> [Work order]:
Starting at the line holding "R9: 3.3k (EN_N, VS) -> 3.3k (EN_N, VSW)" and finishing at the line holding "U3 pin PB1: none -> MA", transcribe the material exactly, keeping both ends but no pictures.

> [Supplied entries]:
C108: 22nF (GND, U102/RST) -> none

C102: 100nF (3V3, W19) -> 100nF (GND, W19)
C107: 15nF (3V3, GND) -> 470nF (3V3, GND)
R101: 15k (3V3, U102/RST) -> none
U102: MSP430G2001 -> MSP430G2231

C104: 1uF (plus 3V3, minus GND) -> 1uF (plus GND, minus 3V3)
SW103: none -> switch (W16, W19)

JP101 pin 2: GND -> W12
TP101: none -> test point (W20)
==
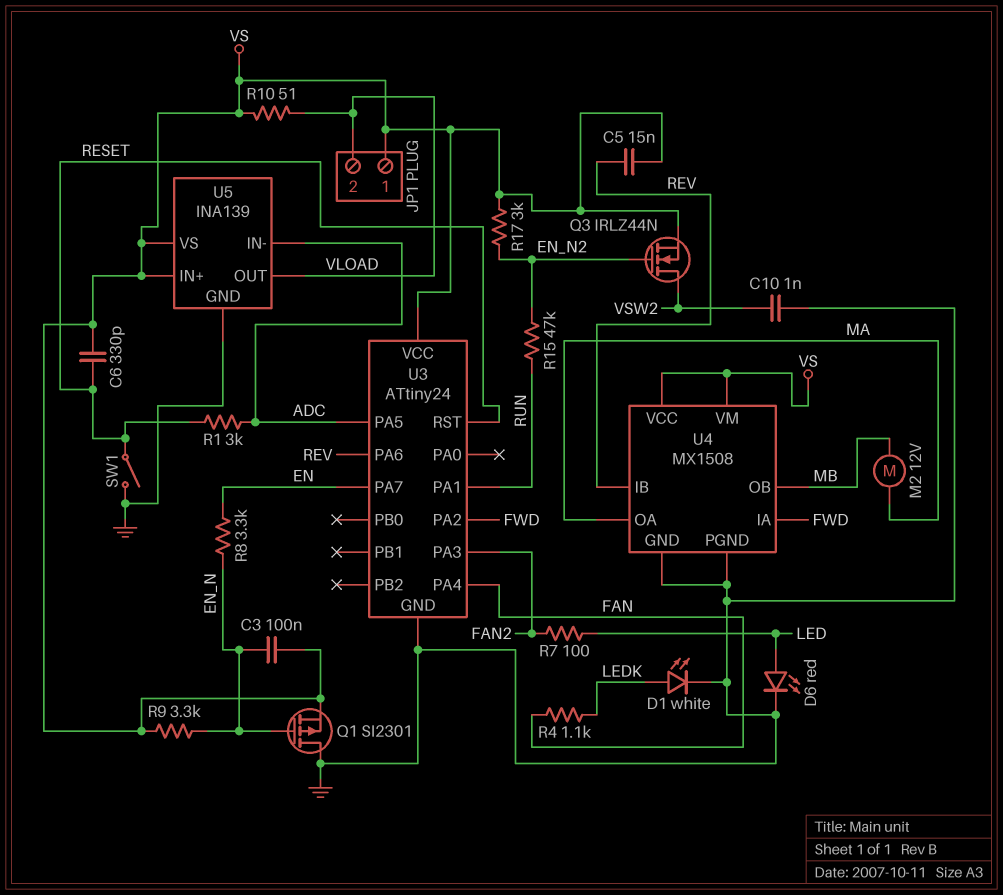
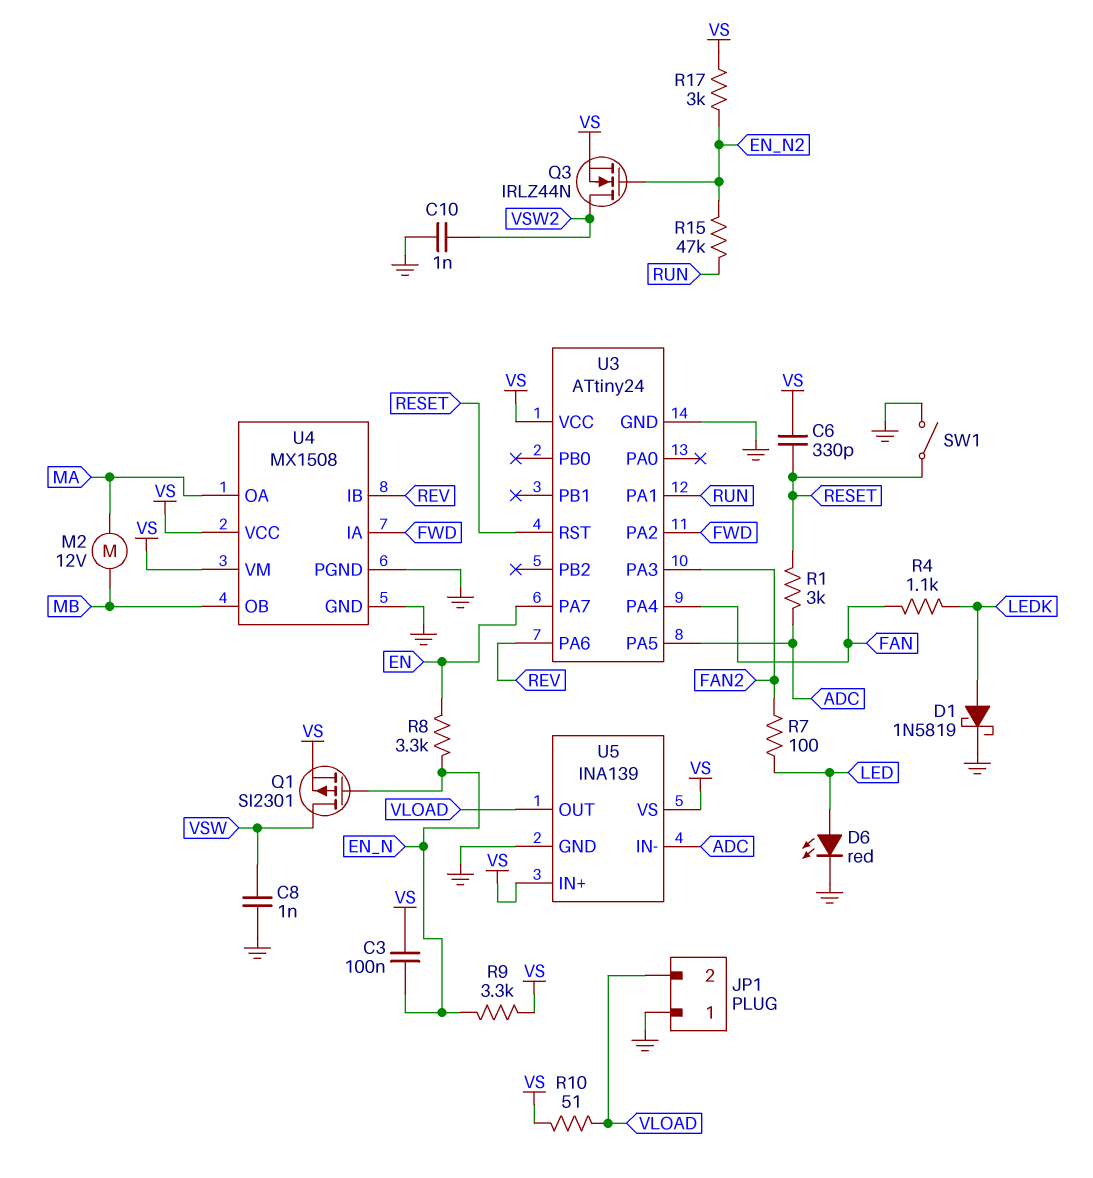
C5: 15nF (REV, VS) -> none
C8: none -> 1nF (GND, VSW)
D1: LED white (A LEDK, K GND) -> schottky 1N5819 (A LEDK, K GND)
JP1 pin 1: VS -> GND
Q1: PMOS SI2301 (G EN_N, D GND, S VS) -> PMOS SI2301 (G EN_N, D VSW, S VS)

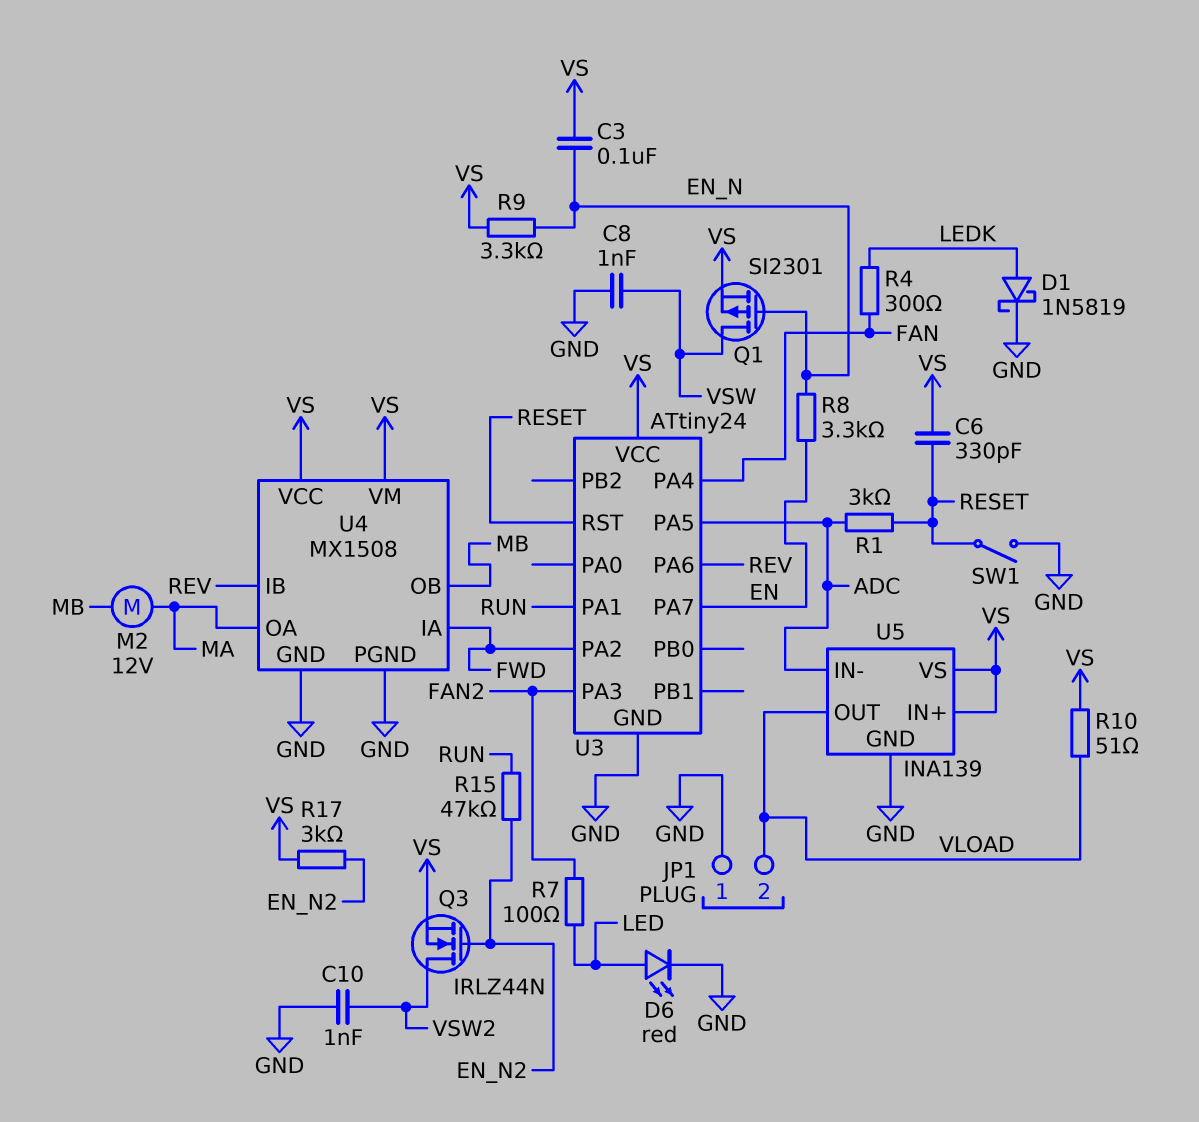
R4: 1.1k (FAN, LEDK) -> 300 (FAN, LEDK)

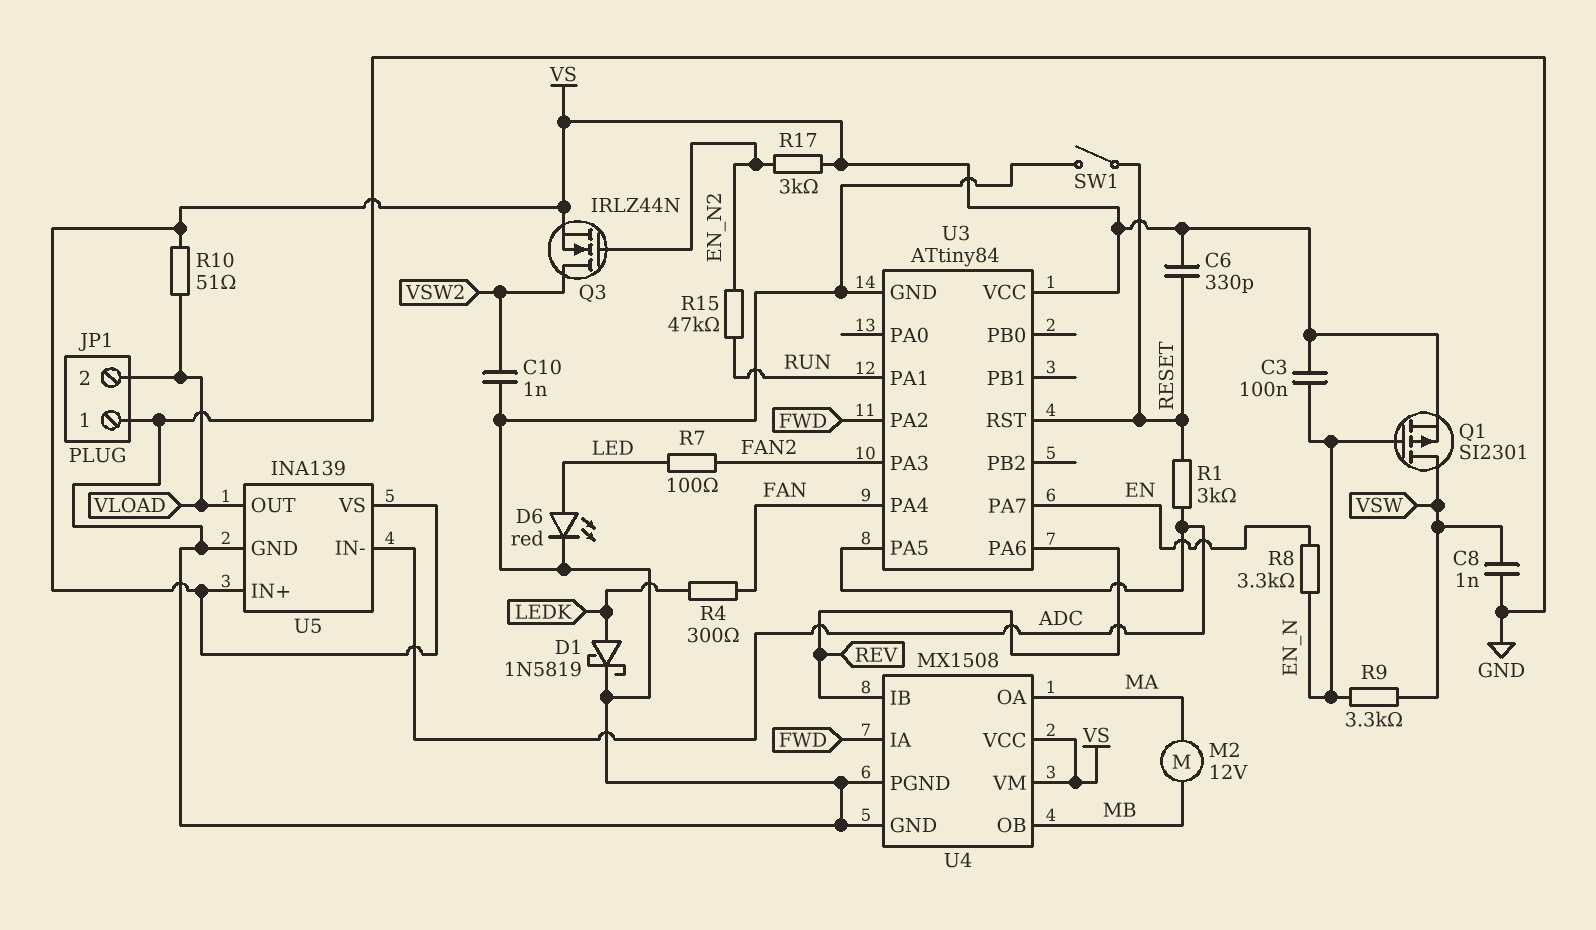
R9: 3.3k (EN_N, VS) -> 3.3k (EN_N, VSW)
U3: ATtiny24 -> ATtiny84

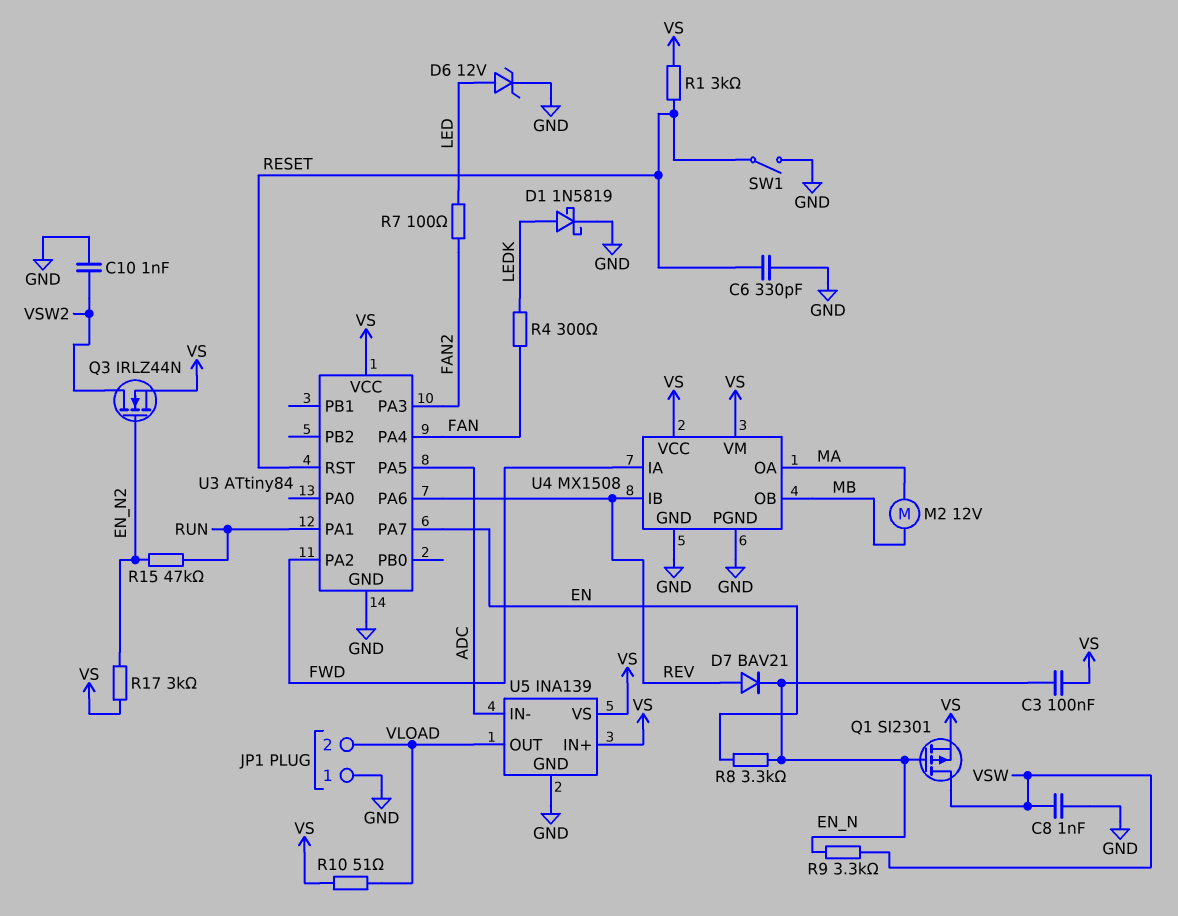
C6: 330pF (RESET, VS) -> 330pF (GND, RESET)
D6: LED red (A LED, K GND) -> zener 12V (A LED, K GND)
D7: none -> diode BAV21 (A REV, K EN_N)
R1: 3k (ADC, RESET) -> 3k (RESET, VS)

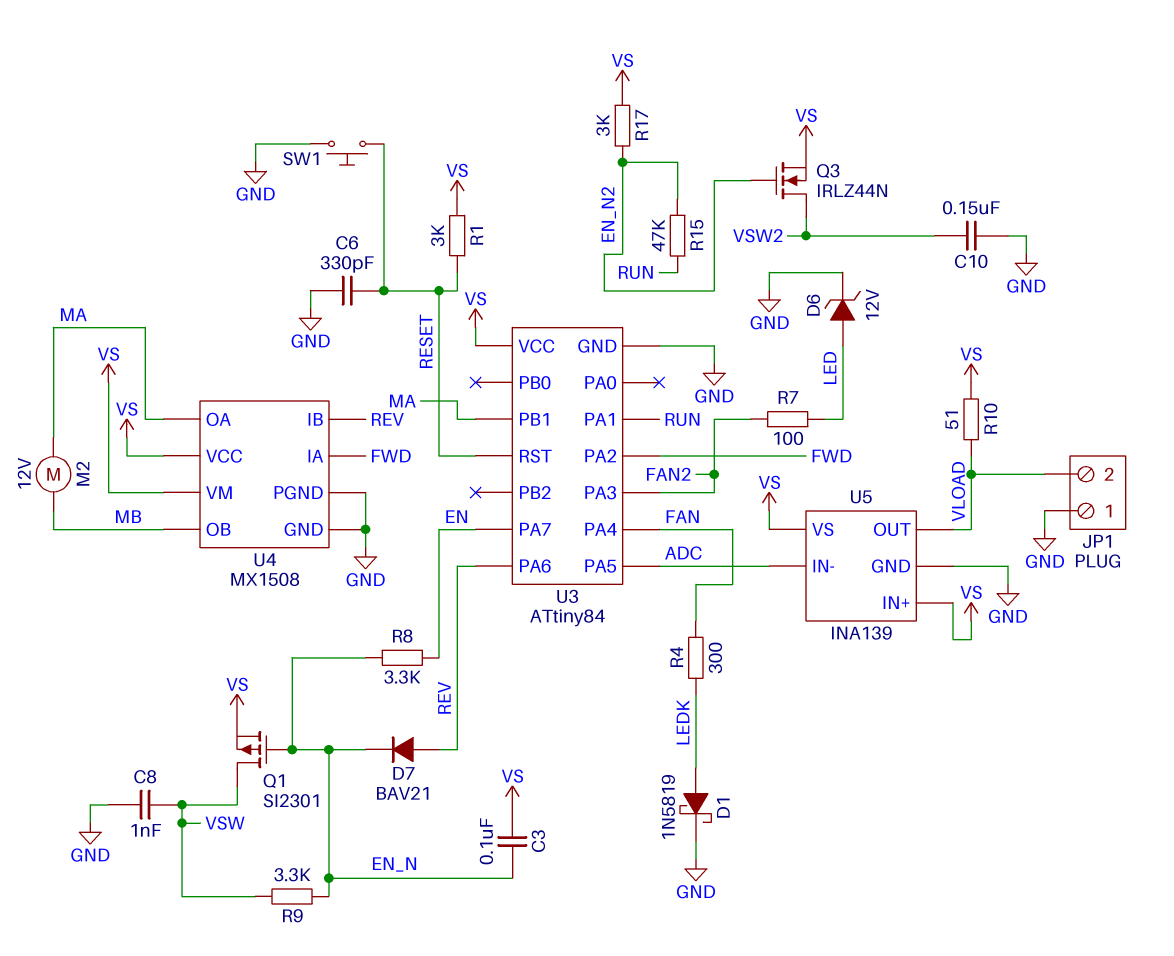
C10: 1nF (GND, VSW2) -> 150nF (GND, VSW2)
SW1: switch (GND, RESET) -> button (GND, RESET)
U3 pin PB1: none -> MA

> [Solution to this exercise]:
R9: 3.3k (EN_N, VS) -> 3.3k (EN_N, VSW)
U3: ATtiny24 -> ATtiny84

C6: 330pF (RESET, VS) -> 330pF (GND, RESET)
D6: LED red (A LED, K GND) -> zener 12V (A LED, K GND)
D7: none -> diode BAV21 (A REV, K EN_N)
R1: 3k (ADC, RESET) -> 3k (RESET, VS)

C10: 1nF (GND, VSW2) -> 150nF (GND, VSW2)
SW1: switch (GND, RESET) -> button (GND, RESET)
U3 pin PB1: none -> MA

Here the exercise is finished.